*** Records to use

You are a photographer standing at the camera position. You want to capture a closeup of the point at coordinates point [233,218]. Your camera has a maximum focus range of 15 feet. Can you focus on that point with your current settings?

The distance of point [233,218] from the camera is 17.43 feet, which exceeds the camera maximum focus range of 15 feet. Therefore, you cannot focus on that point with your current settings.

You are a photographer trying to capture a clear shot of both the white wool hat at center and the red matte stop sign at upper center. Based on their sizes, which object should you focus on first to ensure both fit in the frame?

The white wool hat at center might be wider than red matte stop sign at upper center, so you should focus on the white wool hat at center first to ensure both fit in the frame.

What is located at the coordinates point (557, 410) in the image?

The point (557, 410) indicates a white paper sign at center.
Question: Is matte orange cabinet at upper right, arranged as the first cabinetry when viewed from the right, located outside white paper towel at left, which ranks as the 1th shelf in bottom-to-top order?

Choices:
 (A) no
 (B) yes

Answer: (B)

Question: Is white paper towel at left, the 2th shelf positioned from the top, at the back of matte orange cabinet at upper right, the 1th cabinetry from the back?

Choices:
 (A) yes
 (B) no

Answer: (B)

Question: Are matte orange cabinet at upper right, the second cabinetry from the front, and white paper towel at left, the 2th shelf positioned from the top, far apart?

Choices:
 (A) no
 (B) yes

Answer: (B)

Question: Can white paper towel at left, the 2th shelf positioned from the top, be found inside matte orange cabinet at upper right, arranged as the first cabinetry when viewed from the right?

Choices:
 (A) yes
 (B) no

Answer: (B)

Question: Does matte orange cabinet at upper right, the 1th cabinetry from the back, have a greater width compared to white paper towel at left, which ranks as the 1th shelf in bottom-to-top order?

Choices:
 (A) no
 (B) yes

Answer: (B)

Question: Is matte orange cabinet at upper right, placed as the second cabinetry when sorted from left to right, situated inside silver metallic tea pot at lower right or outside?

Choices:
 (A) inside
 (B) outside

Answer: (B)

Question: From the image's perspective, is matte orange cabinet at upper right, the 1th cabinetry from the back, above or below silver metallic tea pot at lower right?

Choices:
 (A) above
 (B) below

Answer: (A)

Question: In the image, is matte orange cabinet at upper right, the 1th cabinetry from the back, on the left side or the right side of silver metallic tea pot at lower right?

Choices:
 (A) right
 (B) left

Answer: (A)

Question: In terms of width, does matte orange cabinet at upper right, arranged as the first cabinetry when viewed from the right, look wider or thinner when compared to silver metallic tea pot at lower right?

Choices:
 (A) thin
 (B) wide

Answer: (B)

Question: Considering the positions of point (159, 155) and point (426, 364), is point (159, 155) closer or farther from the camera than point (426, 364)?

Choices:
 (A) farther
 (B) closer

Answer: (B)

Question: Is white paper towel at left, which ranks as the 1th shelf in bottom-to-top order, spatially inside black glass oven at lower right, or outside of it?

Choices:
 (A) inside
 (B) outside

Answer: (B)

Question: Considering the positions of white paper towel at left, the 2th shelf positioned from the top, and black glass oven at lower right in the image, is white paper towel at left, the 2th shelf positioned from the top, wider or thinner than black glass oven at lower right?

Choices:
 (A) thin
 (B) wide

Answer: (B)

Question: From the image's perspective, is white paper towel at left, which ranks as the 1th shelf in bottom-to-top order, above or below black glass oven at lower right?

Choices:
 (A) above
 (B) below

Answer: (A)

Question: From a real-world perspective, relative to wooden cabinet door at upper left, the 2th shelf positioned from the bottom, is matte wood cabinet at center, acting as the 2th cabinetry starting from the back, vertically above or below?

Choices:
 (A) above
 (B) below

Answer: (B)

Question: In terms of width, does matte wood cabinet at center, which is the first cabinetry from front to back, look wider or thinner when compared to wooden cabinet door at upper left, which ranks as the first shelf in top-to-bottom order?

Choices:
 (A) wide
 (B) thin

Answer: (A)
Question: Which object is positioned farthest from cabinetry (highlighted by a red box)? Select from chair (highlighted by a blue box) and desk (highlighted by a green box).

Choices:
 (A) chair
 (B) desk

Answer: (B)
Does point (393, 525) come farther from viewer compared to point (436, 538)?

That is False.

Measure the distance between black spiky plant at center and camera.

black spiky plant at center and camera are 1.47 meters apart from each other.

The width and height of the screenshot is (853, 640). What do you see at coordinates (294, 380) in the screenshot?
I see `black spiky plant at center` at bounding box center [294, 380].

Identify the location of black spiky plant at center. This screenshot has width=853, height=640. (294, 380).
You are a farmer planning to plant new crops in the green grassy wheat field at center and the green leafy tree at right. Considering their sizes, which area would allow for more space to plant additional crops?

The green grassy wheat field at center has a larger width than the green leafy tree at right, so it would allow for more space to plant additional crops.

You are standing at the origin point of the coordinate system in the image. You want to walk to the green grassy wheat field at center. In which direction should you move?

******

**Work to be completed**
Arrange the records from the line with "Measure the distance" up to and including the line with "black spiky plant at center and camera are" as a Markdown table with the columns Row and Line. Give each line its own numbered row and leave out blank lines.

**Exercise result**
| Row | Line |
|---|---|
| 1 | Measure the distance between black spiky plant at center and camera. |
| 2 | black spiky plant at center and camera are 1.47 meters apart from each other. |